◆ **Activity**:
Instruction for the data below: set down exactly the lines from the line with "none -> red slope A11:A13 level 1 top 13" to the line with "pink slope G6:H6", inclusive, and no others.

◆ **Exercise data**:
● ● ● ● ●

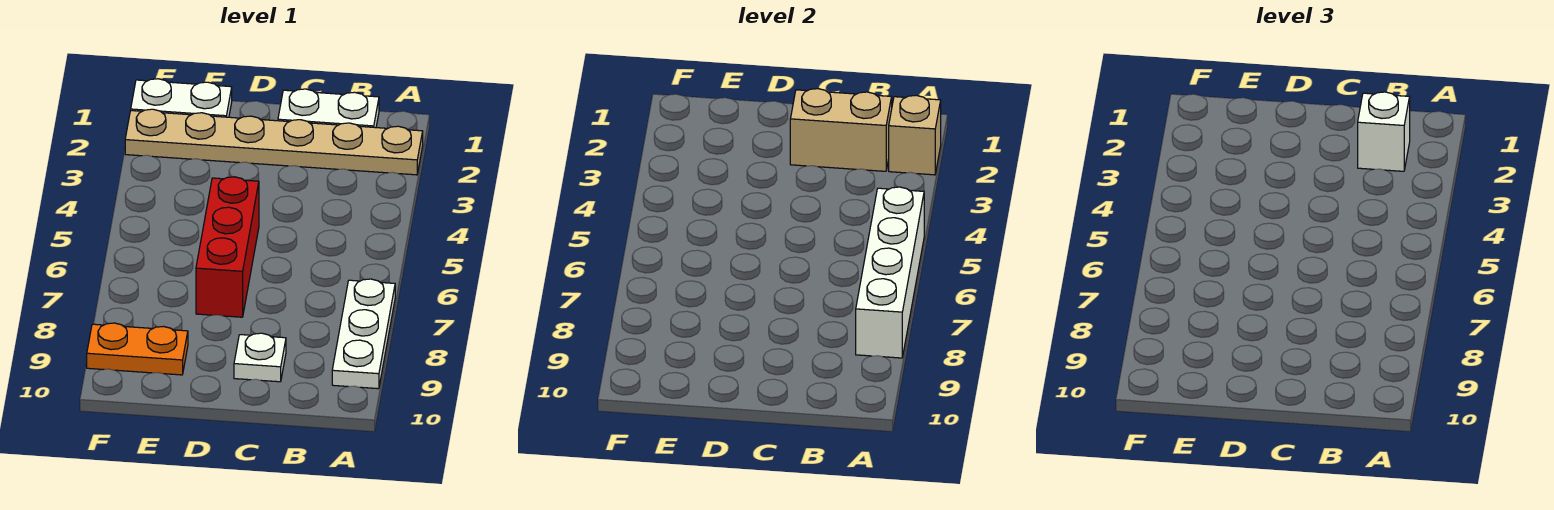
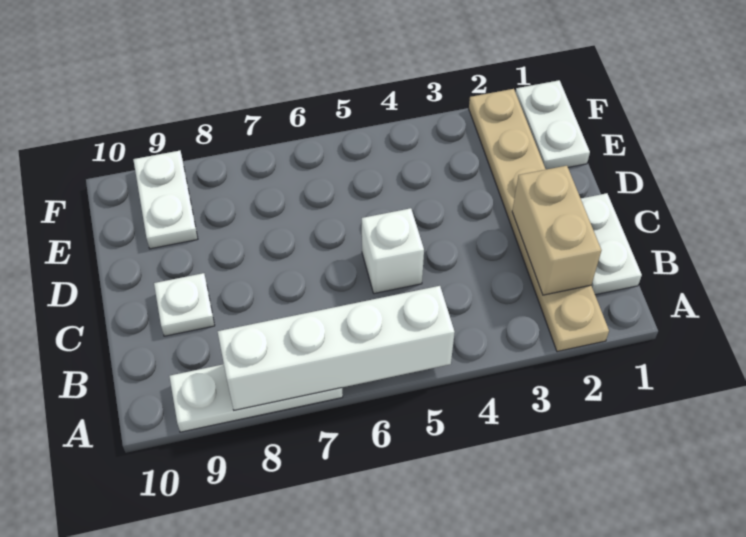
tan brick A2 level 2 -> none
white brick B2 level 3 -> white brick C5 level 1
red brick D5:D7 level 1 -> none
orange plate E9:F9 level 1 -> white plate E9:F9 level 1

● ● ● ● ●

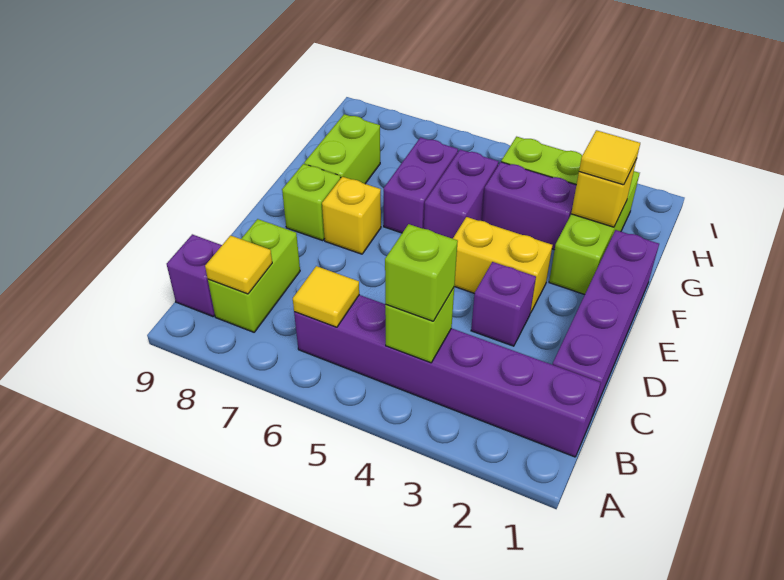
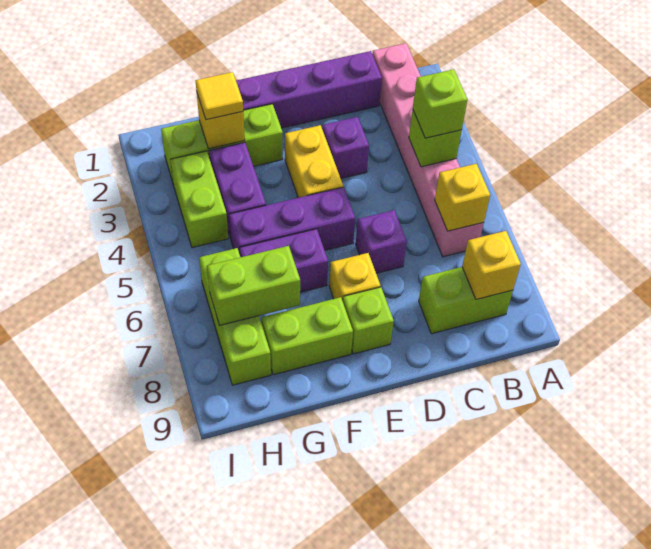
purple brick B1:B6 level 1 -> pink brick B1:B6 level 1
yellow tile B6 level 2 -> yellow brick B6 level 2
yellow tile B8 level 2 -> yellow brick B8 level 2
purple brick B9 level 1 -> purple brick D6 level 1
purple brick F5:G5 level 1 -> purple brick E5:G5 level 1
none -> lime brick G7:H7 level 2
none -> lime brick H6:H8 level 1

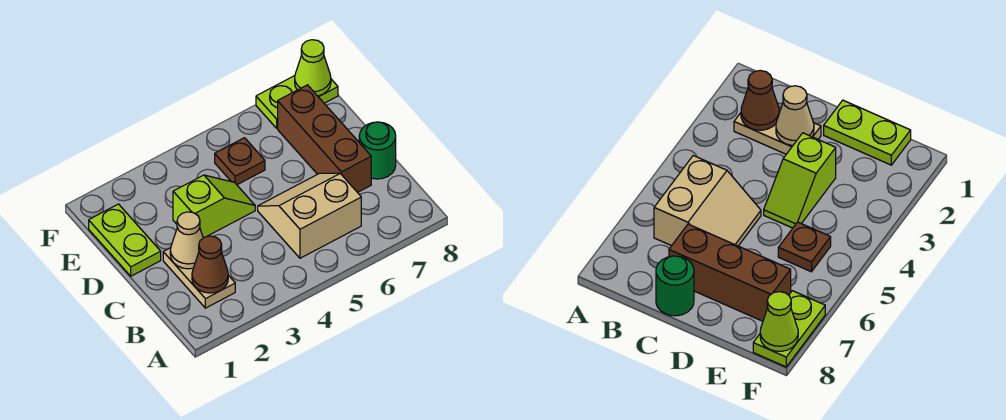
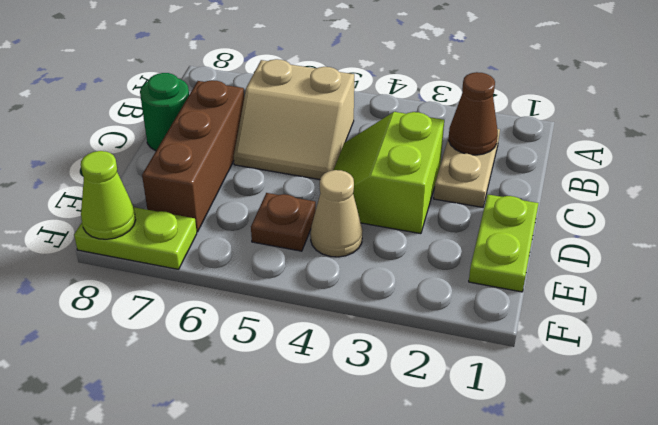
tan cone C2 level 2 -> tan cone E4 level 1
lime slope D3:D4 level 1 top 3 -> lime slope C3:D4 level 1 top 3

● ● ● ● ●

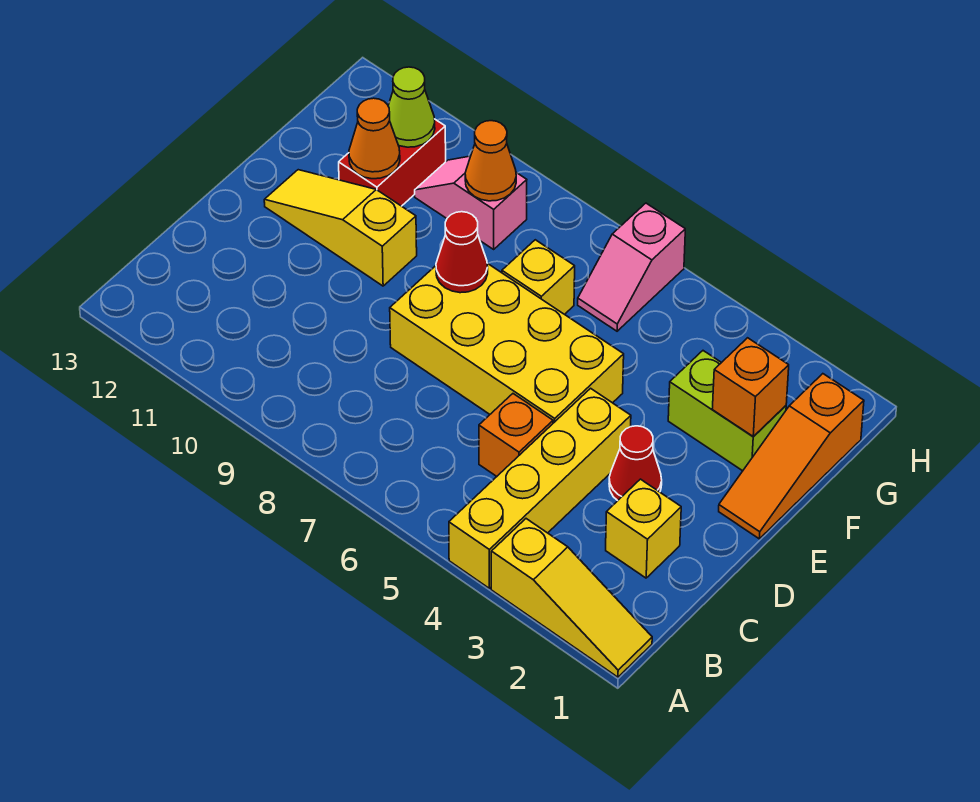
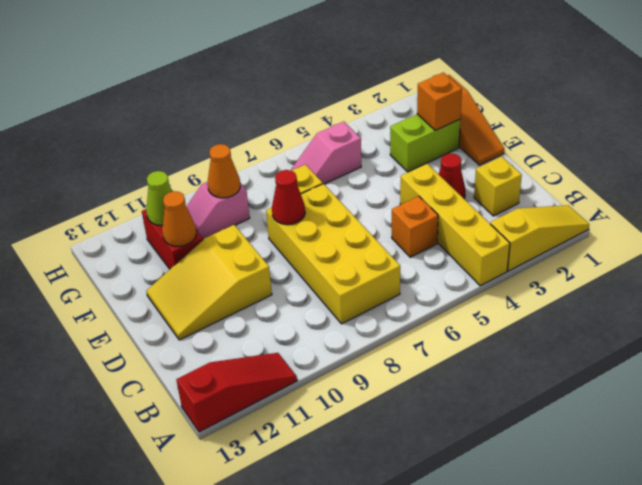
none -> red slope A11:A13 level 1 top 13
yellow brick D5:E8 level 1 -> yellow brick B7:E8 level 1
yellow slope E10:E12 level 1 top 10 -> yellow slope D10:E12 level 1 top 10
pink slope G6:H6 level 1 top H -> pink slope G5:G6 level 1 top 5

● ● ● ● ●

◆ **Solution to the exercise**:
none -> red slope A11:A13 level 1 top 13
yellow brick D5:E8 level 1 -> yellow brick B7:E8 level 1
yellow slope E10:E12 level 1 top 10 -> yellow slope D10:E12 level 1 top 10
pink slope G6:H6 level 1 top H -> pink slope G5:G6 level 1 top 5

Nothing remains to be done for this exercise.